Rows from a screen grounding dataset:
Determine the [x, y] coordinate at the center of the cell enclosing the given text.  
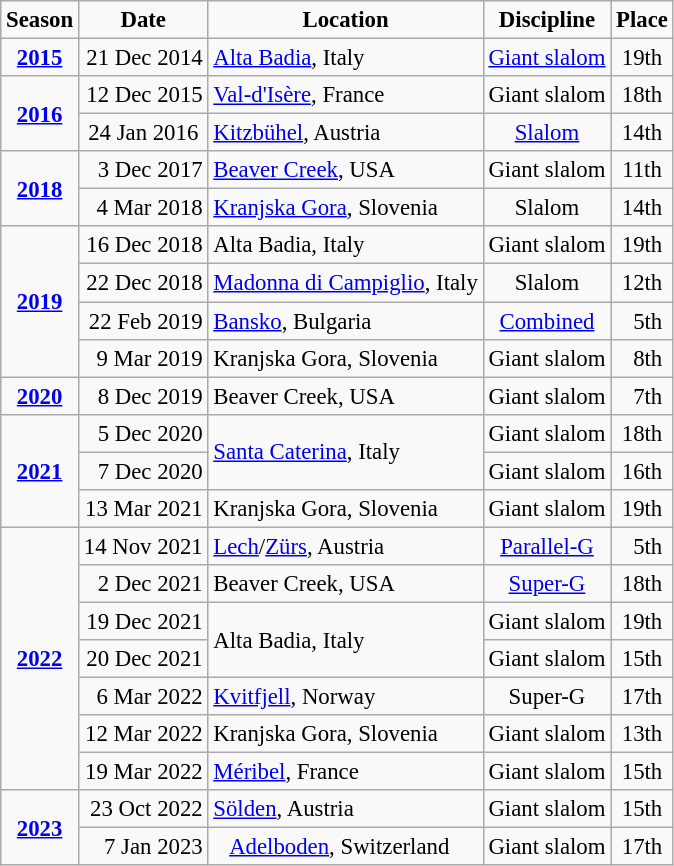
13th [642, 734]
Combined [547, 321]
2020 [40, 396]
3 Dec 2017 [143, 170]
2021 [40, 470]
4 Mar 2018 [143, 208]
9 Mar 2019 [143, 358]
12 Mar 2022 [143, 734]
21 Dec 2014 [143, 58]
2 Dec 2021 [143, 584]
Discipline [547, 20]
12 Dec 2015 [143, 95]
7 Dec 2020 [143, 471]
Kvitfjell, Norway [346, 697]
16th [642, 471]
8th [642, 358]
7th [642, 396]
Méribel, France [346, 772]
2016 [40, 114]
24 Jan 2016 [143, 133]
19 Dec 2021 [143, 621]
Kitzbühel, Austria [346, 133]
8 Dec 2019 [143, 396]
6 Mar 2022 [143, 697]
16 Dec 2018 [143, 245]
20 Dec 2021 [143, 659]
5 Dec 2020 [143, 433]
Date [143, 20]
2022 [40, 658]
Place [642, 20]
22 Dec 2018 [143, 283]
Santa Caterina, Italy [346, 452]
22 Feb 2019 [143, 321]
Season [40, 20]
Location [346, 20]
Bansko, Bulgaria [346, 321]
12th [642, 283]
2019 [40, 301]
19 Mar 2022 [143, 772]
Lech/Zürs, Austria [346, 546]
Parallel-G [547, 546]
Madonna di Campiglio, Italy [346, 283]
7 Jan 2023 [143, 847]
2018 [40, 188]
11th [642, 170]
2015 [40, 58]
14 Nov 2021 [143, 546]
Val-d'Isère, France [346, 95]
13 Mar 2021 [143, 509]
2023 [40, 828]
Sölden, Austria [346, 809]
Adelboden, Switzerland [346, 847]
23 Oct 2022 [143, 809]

--

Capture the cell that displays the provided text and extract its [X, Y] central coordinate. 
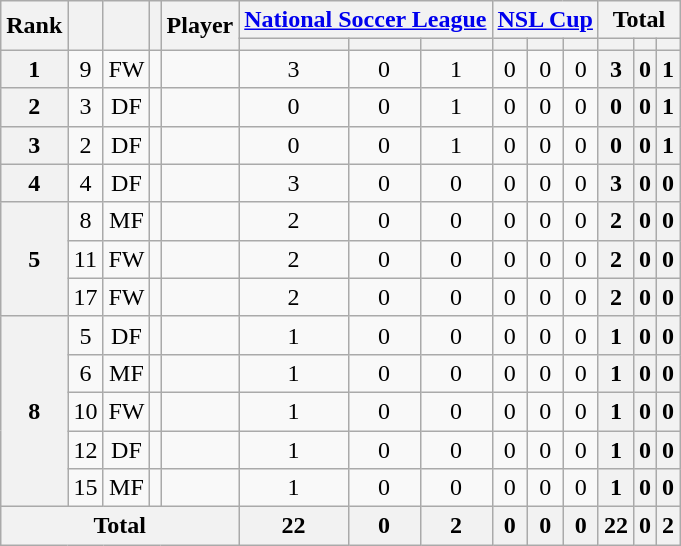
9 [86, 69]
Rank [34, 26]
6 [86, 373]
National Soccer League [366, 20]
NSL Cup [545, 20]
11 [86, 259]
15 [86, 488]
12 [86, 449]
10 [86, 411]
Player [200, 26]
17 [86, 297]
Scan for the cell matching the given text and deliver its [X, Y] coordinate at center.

▶ [Task requirements] Rewrite as a numbered list only the lines from the one containing "Capture the cell" up to and including the one containing "Scan for the". Skip any blank lines, and leave the picture out of your list.

▶ [Output]
1. Capture the cell that displays the provided text and extract its [X, Y] central coordinate. 
2. 9 [86, 69]
3. Rank [34, 26]
4. 6 [86, 373]
5. National Soccer League [366, 20]
6. NSL Cup [545, 20]
7. 11 [86, 259]
8. 15 [86, 488]
9. 12 [86, 449]
10. 10 [86, 411]
11. Player [200, 26]
12. 17 [86, 297]
13. Scan for the cell matching the given text and deliver its [X, Y] coordinate at center.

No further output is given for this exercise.